THE PROBLEM -> Each line below from the one containing "black cross: (670, 402)" through the one containing "black line: (964, 1998)" should be output exactly as it stands, and no other line should appear.

(Synthetic shape transformation data)
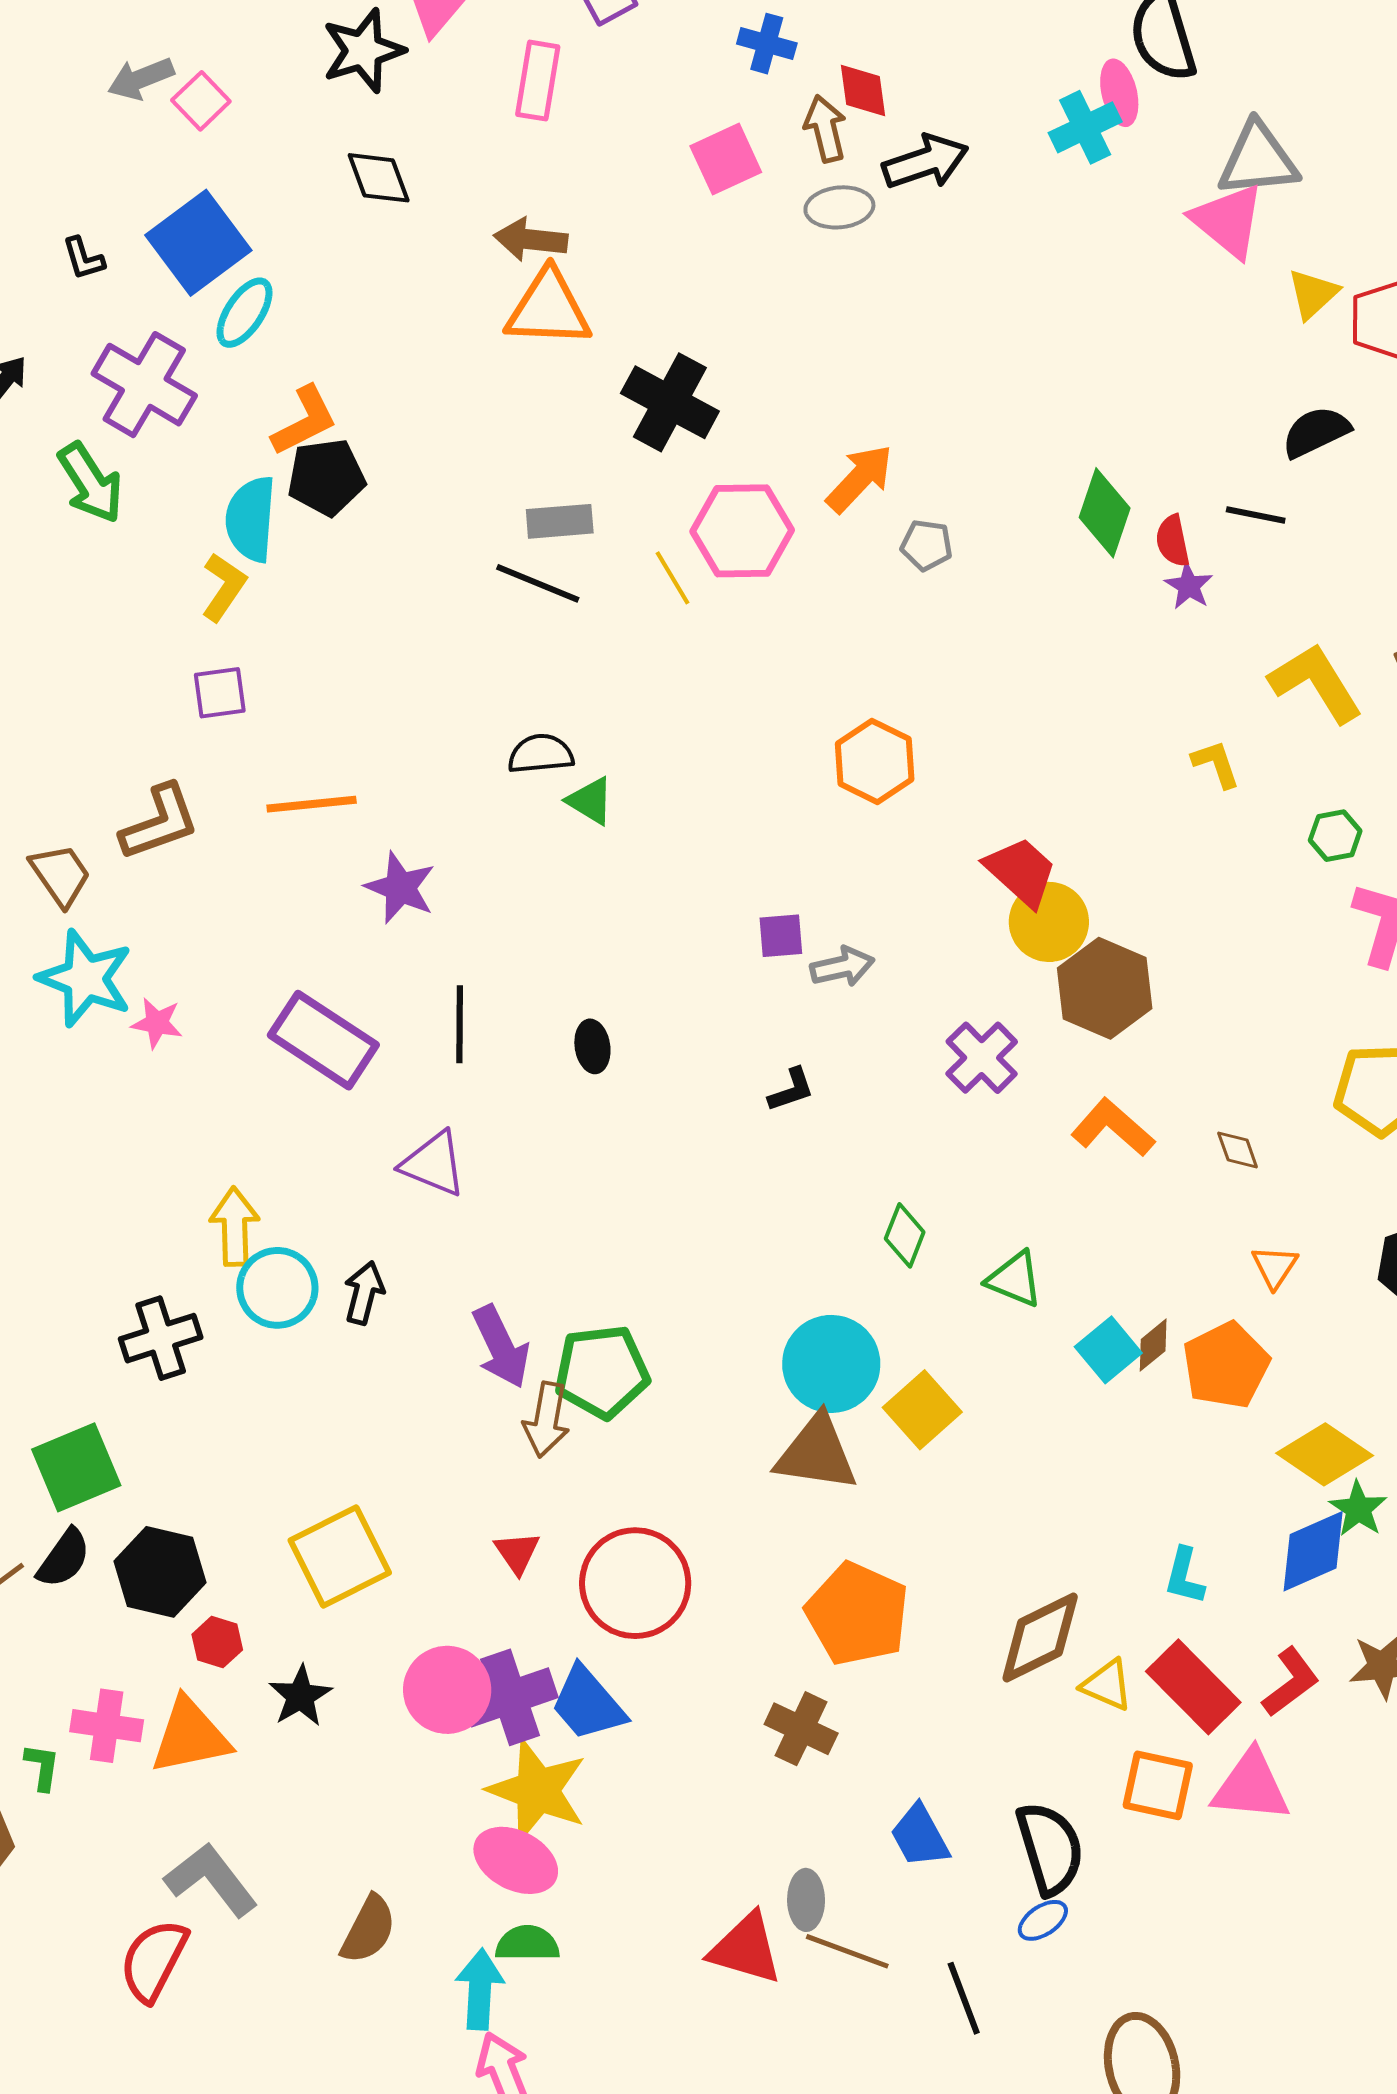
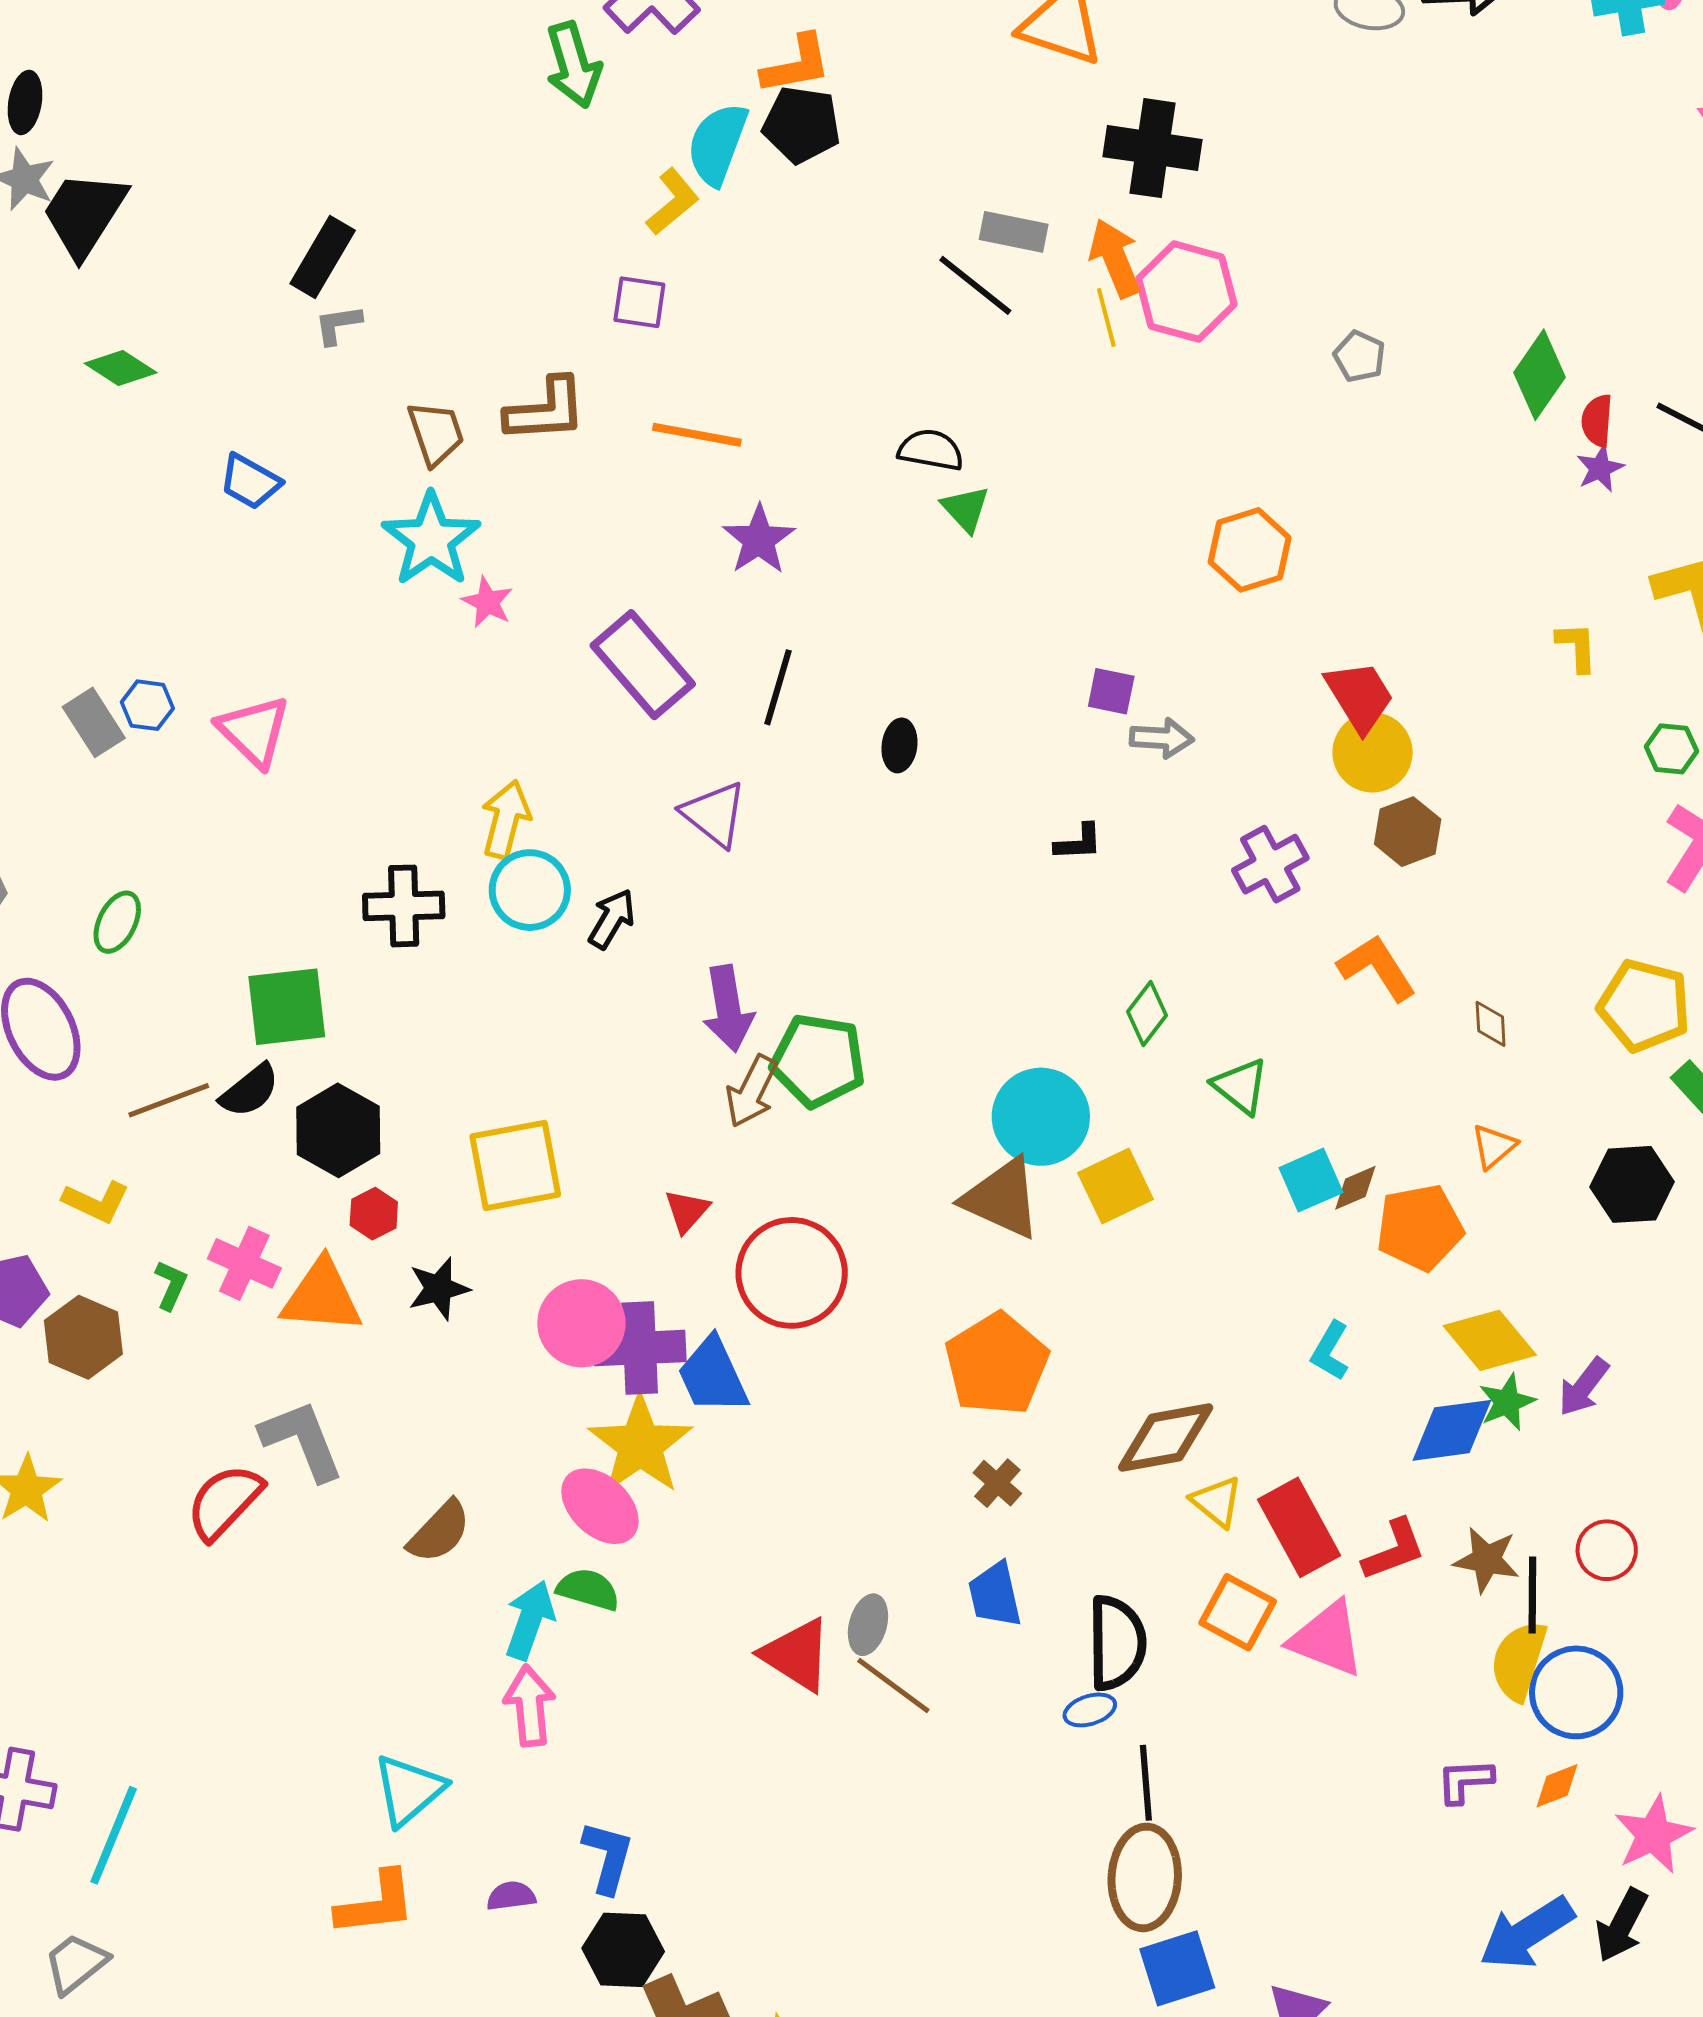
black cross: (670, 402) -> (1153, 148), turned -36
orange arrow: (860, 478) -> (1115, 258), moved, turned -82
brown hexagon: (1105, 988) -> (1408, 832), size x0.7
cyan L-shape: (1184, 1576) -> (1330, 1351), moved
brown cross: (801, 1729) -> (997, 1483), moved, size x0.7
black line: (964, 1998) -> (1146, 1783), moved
---
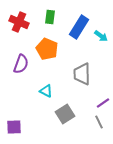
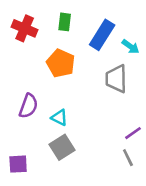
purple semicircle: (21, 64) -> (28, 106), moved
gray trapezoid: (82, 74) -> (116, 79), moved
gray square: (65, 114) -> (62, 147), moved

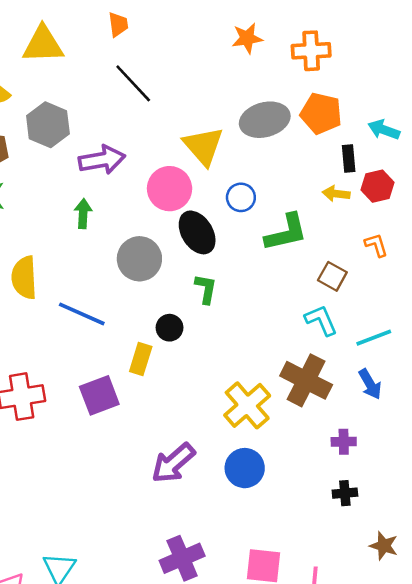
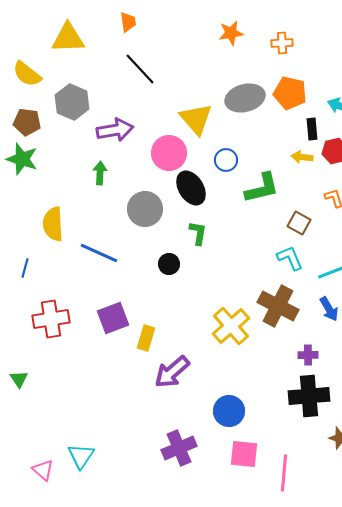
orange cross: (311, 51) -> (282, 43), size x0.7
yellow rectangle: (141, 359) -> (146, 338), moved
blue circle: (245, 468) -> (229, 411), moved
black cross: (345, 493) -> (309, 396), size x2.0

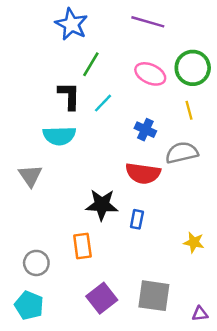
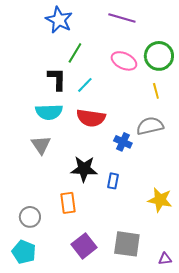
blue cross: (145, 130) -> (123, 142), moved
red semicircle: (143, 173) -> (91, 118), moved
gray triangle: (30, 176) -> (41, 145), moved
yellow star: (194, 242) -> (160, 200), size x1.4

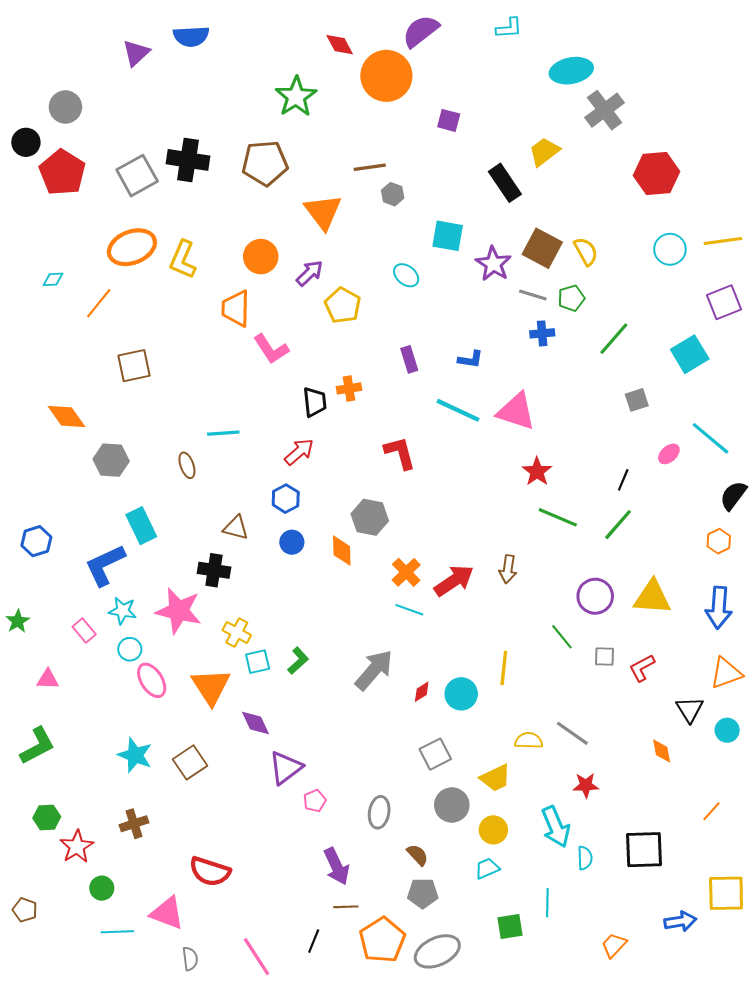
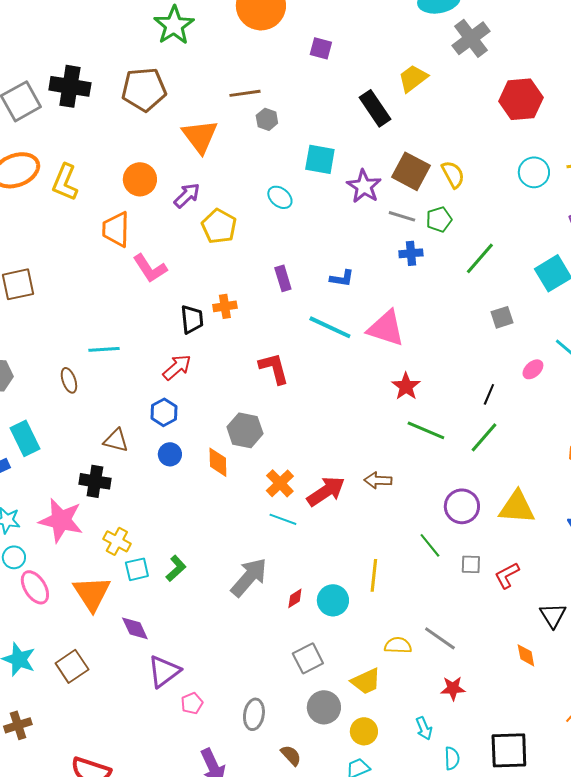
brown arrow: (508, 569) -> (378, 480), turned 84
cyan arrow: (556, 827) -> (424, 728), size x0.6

THE COMPLETED TASK ->
black cross: (670, 402) -> (1153, 148), turned -36
orange arrow: (860, 478) -> (1115, 258), moved, turned -82
brown hexagon: (1105, 988) -> (1408, 832), size x0.7
cyan L-shape: (1184, 1576) -> (1330, 1351), moved
brown cross: (801, 1729) -> (997, 1483), moved, size x0.7
black line: (964, 1998) -> (1146, 1783), moved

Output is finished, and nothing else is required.